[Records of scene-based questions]
■ ■ ■

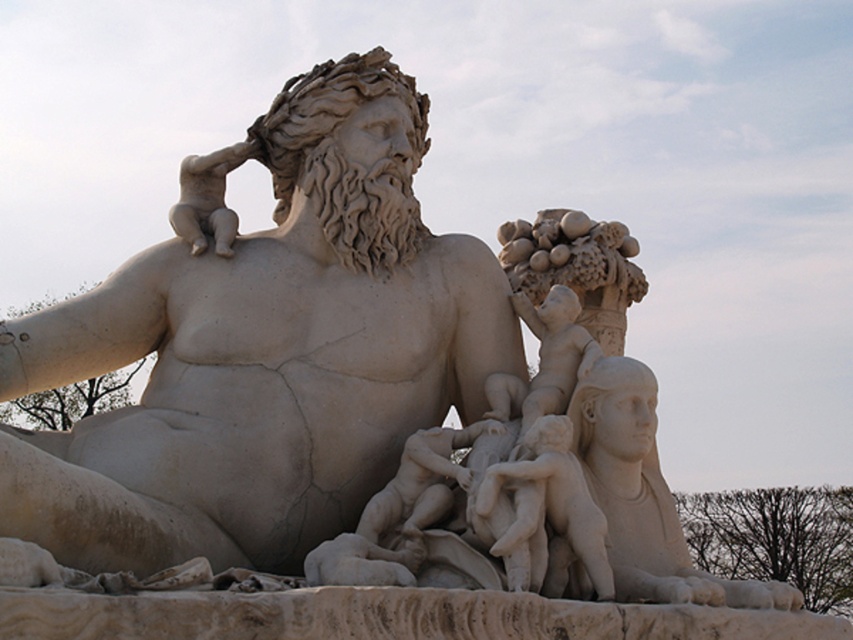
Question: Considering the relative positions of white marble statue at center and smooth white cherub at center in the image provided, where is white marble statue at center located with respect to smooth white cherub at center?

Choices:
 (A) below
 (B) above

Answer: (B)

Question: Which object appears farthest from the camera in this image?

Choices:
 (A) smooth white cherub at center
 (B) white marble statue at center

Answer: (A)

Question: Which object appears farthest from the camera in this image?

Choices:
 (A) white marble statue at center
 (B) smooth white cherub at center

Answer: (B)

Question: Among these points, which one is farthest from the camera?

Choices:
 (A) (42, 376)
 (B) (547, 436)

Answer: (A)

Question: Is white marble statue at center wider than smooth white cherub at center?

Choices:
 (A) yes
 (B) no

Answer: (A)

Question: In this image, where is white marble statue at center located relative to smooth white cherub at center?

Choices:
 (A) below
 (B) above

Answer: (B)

■ ■ ■

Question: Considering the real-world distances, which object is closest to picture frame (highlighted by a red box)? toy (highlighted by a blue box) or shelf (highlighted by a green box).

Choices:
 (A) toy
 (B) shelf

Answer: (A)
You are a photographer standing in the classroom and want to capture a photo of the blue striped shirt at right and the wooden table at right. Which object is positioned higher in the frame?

■ ■ ■

■ Your objective
Retype the lines starting at the one that contains "Question: Considering the real-world" and ending at the one that contains "You are a photographer", keeping them identical to the records.

■ Output for this task
Question: Considering the real-world distances, which object is closest to picture frame (highlighted by a red box)? toy (highlighted by a blue box) or shelf (highlighted by a green box).

Choices:
 (A) toy
 (B) shelf

Answer: (A)
You are a photographer standing in the classroom and want to capture a photo of the blue striped shirt at right and the wooden table at right. Which object is positioned higher in the frame?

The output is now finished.